(Object matching data):
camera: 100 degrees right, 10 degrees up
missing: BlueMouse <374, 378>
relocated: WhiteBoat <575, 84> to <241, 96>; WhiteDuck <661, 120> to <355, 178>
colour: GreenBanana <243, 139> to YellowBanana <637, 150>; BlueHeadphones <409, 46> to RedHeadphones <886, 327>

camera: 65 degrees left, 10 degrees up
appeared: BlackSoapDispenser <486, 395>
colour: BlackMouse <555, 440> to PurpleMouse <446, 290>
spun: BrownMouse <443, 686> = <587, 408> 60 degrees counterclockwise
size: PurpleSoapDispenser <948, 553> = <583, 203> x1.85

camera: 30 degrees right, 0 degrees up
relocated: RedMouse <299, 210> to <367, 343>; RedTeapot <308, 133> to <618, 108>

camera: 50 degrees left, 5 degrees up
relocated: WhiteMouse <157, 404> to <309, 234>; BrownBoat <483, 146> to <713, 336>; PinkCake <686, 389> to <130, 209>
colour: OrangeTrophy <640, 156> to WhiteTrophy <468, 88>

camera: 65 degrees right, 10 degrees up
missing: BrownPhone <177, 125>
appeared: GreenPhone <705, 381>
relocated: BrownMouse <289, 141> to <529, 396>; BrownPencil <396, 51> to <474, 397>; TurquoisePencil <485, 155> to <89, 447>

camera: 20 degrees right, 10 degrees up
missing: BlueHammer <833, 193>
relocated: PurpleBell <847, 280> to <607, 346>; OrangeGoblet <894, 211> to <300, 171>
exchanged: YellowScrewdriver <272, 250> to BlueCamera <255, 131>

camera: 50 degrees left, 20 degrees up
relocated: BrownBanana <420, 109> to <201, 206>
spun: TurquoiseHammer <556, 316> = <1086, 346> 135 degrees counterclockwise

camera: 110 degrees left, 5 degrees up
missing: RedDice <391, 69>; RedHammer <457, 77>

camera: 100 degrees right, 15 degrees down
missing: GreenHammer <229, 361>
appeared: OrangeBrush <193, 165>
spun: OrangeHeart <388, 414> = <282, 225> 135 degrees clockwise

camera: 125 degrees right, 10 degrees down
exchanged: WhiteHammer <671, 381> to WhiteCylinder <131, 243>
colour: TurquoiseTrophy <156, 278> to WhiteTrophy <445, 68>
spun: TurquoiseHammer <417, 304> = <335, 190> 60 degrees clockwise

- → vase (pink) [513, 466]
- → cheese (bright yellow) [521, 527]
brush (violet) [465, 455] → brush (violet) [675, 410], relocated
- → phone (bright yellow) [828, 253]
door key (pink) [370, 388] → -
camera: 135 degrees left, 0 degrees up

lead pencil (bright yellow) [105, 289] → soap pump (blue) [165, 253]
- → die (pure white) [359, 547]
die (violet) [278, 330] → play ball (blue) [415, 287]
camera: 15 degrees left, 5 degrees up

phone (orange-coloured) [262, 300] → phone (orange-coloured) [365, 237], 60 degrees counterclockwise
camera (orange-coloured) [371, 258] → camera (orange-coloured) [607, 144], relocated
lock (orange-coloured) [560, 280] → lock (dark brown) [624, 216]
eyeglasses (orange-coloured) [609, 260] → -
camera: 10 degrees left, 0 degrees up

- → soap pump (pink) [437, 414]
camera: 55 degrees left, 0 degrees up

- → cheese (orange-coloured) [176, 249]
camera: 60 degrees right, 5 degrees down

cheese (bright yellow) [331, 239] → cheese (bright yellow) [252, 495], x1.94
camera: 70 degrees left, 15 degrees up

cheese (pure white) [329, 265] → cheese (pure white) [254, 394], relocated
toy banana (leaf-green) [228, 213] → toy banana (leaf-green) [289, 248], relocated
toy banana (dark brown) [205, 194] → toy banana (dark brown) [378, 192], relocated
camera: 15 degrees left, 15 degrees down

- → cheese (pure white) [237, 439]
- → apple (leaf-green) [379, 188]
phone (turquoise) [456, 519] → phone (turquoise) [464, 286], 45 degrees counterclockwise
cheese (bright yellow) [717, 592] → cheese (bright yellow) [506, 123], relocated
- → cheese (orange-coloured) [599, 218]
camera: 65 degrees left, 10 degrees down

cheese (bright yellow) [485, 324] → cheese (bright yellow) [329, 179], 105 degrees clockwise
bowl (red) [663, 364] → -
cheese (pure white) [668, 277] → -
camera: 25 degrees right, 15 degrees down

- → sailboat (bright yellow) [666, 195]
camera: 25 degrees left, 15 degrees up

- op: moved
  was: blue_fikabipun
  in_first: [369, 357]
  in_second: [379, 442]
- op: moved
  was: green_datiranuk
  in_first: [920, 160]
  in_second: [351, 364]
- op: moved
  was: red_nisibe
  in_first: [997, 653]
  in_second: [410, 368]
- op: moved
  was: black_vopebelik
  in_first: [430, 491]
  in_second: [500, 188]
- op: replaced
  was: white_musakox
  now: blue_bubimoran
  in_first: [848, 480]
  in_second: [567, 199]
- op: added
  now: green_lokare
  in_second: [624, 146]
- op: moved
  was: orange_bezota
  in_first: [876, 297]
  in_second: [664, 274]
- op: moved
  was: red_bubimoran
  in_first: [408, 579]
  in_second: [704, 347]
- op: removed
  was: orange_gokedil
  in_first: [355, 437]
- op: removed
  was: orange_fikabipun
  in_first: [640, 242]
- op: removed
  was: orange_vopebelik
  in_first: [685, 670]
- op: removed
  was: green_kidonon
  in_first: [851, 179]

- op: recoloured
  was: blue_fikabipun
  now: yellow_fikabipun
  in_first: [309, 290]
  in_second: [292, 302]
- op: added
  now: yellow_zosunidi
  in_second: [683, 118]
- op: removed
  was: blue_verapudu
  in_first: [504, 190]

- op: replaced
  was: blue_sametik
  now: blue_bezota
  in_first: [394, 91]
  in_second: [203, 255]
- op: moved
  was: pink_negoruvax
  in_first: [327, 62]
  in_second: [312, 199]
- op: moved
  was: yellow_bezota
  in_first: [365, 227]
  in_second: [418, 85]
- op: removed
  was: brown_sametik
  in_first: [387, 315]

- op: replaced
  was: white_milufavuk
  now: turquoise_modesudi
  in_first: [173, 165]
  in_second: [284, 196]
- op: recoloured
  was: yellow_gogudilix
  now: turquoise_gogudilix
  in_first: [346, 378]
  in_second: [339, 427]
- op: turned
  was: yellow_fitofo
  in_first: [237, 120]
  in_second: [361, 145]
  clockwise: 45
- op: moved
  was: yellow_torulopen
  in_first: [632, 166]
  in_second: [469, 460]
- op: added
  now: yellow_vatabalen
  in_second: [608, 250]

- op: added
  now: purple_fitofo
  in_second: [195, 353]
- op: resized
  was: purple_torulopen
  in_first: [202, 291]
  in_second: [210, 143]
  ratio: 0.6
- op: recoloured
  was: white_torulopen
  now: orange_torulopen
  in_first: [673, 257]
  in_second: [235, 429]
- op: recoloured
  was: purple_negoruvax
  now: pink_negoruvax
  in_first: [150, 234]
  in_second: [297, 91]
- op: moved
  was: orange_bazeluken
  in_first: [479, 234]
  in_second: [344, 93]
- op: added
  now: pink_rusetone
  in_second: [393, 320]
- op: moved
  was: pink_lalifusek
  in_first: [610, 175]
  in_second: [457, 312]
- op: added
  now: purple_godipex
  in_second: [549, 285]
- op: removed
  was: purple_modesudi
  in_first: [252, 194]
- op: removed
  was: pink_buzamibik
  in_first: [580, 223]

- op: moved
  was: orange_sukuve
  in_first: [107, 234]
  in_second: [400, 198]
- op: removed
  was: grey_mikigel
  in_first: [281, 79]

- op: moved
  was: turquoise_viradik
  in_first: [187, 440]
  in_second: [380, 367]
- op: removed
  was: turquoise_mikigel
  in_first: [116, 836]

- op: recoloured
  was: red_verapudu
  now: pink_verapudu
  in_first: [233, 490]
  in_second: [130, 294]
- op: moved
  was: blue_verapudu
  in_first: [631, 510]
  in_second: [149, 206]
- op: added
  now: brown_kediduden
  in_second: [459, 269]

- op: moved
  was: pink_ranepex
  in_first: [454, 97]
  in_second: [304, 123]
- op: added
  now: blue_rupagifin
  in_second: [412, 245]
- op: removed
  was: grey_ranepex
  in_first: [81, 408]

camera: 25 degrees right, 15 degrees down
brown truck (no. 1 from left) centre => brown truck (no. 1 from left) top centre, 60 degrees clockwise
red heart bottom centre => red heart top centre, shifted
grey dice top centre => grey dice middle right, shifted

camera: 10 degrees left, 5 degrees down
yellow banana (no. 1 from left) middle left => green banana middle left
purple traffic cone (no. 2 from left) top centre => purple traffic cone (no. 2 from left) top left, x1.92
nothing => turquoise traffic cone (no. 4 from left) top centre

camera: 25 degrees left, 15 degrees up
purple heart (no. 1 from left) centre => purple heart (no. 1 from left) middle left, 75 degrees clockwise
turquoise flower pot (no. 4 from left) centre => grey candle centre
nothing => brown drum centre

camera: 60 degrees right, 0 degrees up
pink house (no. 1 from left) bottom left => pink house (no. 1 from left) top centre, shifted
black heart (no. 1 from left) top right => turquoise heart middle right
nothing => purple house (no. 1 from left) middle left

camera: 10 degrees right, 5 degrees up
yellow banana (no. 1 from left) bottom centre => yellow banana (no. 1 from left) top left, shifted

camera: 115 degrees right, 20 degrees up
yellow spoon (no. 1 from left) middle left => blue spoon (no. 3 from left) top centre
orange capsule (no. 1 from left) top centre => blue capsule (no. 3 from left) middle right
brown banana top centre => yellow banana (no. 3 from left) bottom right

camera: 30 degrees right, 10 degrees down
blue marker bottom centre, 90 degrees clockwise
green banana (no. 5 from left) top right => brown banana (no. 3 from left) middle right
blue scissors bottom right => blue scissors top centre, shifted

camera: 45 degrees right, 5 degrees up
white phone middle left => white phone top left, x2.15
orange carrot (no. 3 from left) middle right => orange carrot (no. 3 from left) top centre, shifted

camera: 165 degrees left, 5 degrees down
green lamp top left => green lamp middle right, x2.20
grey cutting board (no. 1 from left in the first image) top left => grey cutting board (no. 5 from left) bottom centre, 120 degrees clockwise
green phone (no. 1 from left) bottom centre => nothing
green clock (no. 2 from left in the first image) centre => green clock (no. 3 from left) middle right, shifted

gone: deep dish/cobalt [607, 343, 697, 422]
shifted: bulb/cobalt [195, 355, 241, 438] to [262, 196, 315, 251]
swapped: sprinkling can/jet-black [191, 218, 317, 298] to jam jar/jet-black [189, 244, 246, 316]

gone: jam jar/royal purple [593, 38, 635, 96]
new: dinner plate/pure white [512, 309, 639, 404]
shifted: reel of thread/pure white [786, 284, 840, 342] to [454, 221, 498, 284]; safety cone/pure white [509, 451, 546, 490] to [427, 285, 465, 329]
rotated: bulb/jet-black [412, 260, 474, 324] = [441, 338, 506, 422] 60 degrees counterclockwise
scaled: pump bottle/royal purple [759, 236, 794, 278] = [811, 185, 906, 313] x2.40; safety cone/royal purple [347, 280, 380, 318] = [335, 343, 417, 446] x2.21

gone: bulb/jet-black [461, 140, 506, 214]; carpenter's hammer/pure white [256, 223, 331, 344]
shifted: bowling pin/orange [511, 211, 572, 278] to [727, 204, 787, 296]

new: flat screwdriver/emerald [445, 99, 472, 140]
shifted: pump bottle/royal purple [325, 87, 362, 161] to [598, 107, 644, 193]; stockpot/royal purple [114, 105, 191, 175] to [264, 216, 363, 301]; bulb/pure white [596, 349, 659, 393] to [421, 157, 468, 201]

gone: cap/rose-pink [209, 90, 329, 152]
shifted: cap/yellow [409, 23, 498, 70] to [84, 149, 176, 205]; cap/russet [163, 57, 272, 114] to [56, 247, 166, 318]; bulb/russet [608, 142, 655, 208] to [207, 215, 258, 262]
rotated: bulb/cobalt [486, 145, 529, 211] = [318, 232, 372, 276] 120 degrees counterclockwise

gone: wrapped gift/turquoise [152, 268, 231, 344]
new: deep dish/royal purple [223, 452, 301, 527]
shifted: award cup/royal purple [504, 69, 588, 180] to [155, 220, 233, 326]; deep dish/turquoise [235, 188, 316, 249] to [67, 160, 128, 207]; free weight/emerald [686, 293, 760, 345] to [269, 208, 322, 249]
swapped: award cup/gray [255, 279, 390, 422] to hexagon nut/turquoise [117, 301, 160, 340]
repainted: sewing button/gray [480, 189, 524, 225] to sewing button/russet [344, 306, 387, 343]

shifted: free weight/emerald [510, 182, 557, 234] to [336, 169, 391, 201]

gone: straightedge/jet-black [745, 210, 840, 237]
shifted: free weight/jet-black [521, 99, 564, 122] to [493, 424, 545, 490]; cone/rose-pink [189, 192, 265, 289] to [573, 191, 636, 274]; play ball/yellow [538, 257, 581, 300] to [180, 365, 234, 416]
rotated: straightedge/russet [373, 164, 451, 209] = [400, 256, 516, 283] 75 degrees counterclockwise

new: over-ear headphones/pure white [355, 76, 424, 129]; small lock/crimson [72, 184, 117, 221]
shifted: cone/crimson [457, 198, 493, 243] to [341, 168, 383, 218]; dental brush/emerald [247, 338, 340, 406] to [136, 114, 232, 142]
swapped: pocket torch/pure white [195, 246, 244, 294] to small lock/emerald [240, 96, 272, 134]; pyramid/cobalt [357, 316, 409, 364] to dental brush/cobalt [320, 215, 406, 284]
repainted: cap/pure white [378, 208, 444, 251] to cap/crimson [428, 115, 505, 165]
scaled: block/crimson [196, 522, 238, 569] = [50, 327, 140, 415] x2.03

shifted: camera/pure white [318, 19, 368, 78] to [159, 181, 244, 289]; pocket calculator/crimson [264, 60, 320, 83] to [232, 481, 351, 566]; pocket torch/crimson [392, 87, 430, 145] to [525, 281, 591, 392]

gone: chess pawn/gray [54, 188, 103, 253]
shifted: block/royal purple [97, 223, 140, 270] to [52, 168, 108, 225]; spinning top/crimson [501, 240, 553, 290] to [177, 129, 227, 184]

(Work request):
Give back, word for word, only the lines above from the line holding "gone: deep dish/cobalt [607, 343, 697, 422]" to the line holding "shifted: bulb/cobalt [195, 355, 241, 438]", both included.

(Task answer):
gone: deep dish/cobalt [607, 343, 697, 422]
shifted: bulb/cobalt [195, 355, 241, 438] to [262, 196, 315, 251]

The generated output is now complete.